[PROVIDED RECORDS — start]

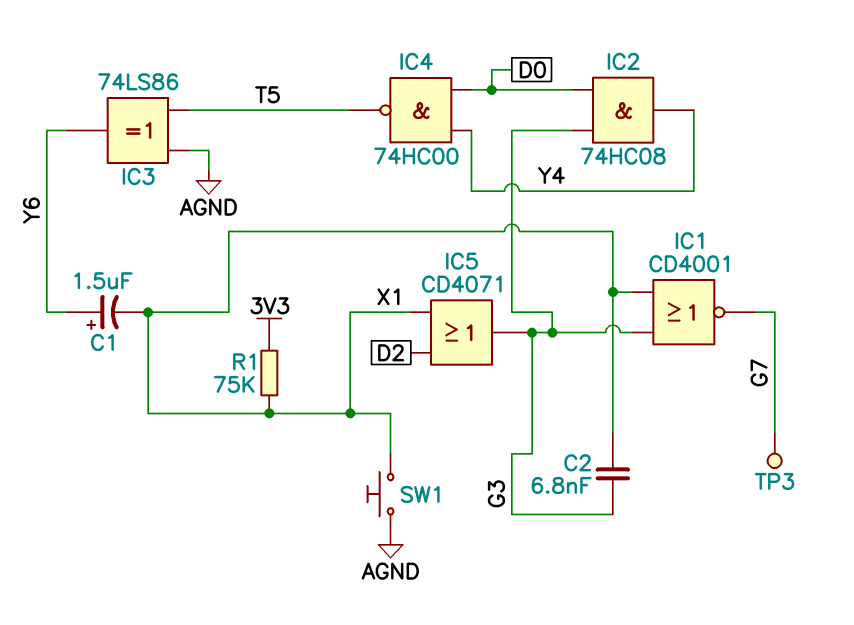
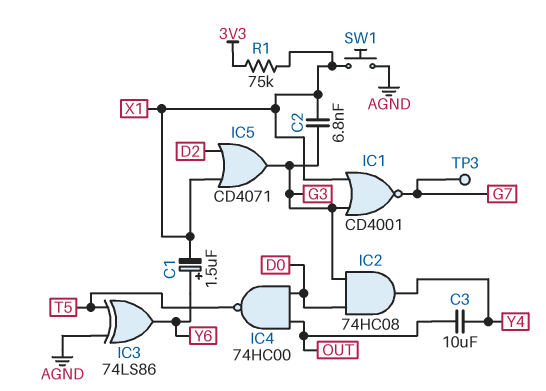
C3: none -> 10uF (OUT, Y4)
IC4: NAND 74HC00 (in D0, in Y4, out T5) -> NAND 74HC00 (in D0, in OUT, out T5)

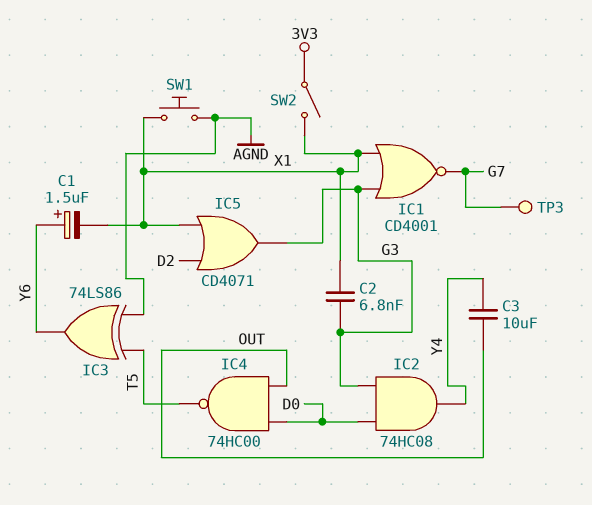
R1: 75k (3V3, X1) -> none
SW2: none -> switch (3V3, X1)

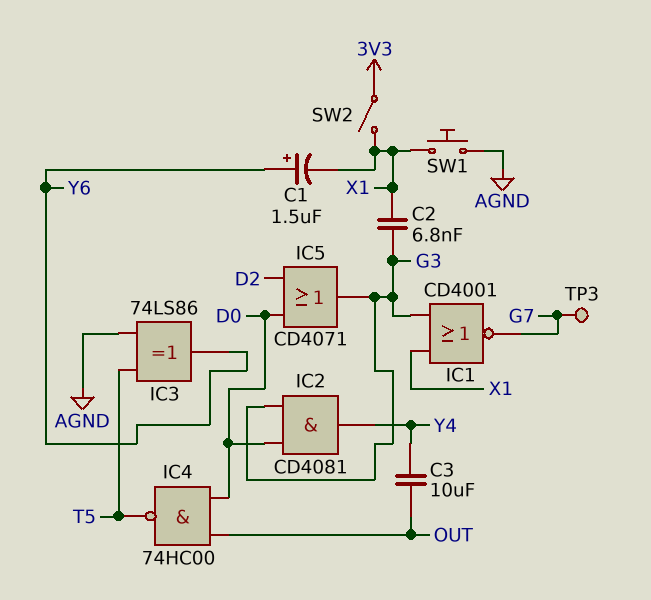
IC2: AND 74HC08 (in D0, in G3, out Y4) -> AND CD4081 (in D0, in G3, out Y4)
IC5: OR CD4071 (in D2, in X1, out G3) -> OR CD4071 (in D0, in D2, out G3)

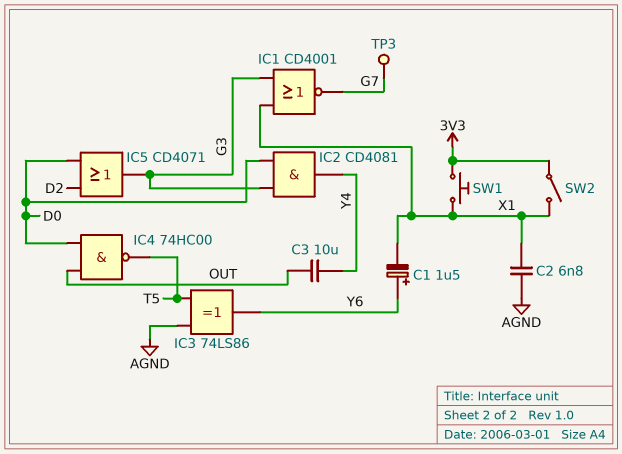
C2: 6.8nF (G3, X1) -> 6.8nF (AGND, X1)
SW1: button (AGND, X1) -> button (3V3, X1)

[PROVIDED RECORDS — finish]

» **WHAT THIS TASK INVOLVES**: From the entries, copy every line in which the string "AGND" can be found.

» **RESULT OF THE TASK**:
C2: 6.8nF (G3, X1) -> 6.8nF (AGND, X1)
SW1: button (AGND, X1) -> button (3V3, X1)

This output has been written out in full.